_Given information_:

++++++++

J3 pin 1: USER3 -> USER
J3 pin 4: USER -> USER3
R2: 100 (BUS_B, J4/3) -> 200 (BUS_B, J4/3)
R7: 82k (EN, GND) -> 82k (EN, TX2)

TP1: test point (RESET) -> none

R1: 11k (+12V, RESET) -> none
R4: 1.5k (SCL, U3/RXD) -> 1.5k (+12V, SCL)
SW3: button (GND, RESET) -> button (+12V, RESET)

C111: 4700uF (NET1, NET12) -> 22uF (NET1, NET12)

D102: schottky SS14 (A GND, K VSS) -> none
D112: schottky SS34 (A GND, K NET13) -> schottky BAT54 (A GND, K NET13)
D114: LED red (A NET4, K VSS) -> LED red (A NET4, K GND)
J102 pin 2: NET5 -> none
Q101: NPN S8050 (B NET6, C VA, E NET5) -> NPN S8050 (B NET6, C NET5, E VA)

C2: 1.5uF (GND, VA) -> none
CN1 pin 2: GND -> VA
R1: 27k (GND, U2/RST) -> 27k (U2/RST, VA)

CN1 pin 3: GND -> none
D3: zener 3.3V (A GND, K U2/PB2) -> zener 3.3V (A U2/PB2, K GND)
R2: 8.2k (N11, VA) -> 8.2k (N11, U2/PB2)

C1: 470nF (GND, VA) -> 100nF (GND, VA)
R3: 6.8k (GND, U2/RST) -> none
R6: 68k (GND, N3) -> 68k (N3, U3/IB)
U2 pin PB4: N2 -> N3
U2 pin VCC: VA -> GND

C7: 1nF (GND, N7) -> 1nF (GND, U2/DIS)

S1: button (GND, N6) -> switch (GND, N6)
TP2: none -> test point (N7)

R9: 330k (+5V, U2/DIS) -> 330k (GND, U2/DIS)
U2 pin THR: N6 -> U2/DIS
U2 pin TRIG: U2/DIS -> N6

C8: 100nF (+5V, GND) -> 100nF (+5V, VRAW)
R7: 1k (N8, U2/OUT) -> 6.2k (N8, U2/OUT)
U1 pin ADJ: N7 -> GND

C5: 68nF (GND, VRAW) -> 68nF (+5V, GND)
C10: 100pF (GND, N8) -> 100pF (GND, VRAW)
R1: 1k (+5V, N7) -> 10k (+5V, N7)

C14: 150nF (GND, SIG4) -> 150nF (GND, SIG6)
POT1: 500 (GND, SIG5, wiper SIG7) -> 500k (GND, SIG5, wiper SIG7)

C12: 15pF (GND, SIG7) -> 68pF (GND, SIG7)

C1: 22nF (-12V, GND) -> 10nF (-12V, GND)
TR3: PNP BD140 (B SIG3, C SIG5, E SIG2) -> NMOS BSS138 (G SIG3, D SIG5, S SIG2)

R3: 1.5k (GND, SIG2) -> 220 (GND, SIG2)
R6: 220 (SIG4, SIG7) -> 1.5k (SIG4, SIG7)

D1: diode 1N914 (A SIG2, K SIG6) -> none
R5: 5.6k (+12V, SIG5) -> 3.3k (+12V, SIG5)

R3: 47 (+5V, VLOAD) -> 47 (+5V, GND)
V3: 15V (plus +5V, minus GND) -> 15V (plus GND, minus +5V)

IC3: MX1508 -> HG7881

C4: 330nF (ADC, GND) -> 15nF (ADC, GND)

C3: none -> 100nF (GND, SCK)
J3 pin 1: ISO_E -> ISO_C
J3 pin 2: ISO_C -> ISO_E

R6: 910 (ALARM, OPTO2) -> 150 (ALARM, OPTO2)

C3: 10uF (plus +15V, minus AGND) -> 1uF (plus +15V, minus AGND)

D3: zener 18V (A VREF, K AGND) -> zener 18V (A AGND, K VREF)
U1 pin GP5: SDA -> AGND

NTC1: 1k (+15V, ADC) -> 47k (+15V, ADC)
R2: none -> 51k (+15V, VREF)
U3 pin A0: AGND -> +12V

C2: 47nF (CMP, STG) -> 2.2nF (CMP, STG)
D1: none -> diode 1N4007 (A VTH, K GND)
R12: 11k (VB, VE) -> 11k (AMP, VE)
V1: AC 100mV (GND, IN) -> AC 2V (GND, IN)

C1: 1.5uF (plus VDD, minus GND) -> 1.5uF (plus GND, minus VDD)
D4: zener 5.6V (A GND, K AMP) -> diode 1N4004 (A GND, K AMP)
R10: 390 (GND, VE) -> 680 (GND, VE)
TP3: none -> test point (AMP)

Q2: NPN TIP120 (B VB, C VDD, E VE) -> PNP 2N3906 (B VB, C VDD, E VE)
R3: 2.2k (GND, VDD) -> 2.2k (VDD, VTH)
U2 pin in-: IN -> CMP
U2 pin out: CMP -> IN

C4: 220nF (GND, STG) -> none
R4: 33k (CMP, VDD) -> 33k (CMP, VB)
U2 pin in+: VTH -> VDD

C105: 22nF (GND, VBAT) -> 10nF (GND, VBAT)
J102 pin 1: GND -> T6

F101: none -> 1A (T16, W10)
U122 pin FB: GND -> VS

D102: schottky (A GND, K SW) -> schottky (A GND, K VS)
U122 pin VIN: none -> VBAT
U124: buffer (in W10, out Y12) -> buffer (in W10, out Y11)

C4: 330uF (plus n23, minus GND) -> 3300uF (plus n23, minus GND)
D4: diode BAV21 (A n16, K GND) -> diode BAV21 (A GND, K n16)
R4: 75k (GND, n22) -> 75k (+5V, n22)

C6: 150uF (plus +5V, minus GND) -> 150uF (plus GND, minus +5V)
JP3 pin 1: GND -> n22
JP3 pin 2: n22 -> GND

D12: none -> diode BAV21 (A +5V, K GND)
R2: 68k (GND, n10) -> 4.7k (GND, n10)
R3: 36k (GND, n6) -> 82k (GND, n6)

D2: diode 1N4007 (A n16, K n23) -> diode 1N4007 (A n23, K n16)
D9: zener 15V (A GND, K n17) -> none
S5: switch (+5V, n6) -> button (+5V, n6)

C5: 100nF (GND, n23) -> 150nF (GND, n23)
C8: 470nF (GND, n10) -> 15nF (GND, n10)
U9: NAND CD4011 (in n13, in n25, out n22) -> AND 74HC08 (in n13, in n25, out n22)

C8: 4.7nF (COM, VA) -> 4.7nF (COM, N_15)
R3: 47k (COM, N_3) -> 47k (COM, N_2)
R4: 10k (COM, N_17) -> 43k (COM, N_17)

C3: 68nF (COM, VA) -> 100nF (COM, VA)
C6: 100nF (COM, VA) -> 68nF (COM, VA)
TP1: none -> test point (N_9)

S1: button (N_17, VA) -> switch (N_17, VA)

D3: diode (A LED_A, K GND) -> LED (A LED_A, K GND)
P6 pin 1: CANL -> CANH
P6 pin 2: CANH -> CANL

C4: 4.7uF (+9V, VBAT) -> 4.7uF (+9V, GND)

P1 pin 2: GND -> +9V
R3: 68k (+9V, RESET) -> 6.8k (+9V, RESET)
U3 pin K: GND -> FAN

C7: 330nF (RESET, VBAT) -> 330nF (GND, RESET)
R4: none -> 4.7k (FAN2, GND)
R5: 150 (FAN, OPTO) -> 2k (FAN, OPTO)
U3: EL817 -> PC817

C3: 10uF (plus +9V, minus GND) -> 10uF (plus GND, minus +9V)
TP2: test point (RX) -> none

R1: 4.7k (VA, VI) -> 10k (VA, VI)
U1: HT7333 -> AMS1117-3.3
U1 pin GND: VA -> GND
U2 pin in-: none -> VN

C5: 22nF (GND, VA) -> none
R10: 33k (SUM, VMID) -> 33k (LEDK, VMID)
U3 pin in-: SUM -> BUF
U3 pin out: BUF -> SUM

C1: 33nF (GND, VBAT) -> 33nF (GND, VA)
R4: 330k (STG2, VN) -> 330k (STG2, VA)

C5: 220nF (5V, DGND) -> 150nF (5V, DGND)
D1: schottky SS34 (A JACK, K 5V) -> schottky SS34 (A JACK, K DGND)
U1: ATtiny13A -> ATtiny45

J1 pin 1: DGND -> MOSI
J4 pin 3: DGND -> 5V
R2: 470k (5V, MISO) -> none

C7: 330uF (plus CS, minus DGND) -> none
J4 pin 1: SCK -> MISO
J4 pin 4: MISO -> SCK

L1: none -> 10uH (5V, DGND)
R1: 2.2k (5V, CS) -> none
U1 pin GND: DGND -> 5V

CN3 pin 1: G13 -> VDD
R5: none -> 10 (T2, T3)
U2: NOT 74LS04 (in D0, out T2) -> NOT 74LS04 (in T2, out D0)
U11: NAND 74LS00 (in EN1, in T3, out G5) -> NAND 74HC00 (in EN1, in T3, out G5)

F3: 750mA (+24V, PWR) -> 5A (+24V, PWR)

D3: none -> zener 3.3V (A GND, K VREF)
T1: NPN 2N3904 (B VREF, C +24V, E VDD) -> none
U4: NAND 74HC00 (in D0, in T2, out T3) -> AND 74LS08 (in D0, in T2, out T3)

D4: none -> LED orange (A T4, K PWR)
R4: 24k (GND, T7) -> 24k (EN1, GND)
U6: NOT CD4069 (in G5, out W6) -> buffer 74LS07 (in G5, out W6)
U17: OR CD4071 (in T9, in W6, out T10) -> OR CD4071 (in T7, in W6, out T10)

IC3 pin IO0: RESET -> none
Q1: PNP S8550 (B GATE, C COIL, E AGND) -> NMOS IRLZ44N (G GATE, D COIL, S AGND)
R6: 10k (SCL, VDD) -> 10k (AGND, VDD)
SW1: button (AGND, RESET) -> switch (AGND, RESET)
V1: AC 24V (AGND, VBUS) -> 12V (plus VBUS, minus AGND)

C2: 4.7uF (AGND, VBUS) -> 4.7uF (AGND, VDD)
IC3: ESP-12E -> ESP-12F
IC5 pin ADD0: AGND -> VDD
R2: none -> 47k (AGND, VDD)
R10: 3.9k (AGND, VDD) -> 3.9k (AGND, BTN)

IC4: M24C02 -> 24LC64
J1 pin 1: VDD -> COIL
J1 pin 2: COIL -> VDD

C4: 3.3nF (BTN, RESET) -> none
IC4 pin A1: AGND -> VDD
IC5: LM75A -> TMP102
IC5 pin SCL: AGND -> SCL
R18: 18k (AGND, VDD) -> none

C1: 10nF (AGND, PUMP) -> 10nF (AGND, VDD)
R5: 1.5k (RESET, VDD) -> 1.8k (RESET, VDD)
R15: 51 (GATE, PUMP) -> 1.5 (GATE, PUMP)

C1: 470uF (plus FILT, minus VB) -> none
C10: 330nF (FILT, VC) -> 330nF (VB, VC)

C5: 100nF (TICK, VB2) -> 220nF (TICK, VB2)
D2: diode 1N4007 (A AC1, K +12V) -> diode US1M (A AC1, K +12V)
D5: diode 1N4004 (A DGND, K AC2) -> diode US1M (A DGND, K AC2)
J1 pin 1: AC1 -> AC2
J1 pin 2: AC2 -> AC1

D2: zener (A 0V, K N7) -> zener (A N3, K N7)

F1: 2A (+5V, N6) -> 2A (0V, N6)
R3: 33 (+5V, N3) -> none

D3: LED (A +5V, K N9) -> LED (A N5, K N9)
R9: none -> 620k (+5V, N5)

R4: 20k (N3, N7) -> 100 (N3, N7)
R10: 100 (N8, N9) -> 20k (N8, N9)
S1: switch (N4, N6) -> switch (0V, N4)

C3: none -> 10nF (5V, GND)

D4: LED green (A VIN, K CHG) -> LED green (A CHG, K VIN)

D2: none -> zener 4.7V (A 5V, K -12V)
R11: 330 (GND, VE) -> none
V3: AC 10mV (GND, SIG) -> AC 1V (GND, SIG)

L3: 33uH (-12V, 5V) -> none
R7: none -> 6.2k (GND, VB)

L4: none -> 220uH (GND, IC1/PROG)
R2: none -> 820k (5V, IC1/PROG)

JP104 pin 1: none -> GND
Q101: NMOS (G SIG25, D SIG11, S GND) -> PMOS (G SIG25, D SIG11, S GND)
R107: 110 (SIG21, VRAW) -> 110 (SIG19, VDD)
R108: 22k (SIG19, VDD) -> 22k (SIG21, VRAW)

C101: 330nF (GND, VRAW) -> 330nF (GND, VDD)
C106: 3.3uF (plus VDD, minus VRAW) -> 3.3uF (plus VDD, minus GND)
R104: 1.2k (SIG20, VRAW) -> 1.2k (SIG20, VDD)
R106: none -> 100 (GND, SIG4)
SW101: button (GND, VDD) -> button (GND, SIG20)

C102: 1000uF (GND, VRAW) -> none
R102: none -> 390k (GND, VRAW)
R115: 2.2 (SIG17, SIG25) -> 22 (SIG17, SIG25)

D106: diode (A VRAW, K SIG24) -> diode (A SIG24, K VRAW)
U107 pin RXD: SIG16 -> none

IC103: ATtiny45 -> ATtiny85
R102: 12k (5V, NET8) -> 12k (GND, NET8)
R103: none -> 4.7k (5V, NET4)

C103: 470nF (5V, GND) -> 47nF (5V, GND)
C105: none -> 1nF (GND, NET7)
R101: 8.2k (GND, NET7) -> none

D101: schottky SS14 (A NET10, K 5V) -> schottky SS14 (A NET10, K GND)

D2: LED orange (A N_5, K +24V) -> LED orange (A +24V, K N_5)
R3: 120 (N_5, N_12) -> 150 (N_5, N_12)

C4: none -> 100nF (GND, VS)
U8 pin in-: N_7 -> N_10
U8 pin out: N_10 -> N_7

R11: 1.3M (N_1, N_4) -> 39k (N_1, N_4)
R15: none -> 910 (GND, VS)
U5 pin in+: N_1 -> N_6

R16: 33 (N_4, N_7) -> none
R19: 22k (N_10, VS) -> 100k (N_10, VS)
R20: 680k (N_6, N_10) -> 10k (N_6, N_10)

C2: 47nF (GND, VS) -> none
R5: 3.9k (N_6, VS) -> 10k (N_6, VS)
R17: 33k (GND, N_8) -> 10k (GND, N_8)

++++++++

Send back an exact copy of only the lines from the line with "D2: diode 1N4007 (A n16, K" up to and including the line with "C4: 4.7uF (+9V, VBAT) -> 4.7uF (+9V, GND)" in the data above.

_Exercise solution_:
D2: diode 1N4007 (A n16, K n23) -> diode 1N4007 (A n23, K n16)
D9: zener 15V (A GND, K n17) -> none
S5: switch (+5V, n6) -> button (+5V, n6)

C5: 100nF (GND, n23) -> 150nF (GND, n23)
C8: 470nF (GND, n10) -> 15nF (GND, n10)
U9: NAND CD4011 (in n13, in n25, out n22) -> AND 74HC08 (in n13, in n25, out n22)

C8: 4.7nF (COM, VA) -> 4.7nF (COM, N_15)
R3: 47k (COM, N_3) -> 47k (COM, N_2)
R4: 10k (COM, N_17) -> 43k (COM, N_17)

C3: 68nF (COM, VA) -> 100nF (COM, VA)
C6: 100nF (COM, VA) -> 68nF (COM, VA)
TP1: none -> test point (N_9)

S1: button (N_17, VA) -> switch (N_17, VA)

D3: diode (A LED_A, K GND) -> LED (A LED_A, K GND)
P6 pin 1: CANL -> CANH
P6 pin 2: CANH -> CANL

C4: 4.7uF (+9V, VBAT) -> 4.7uF (+9V, GND)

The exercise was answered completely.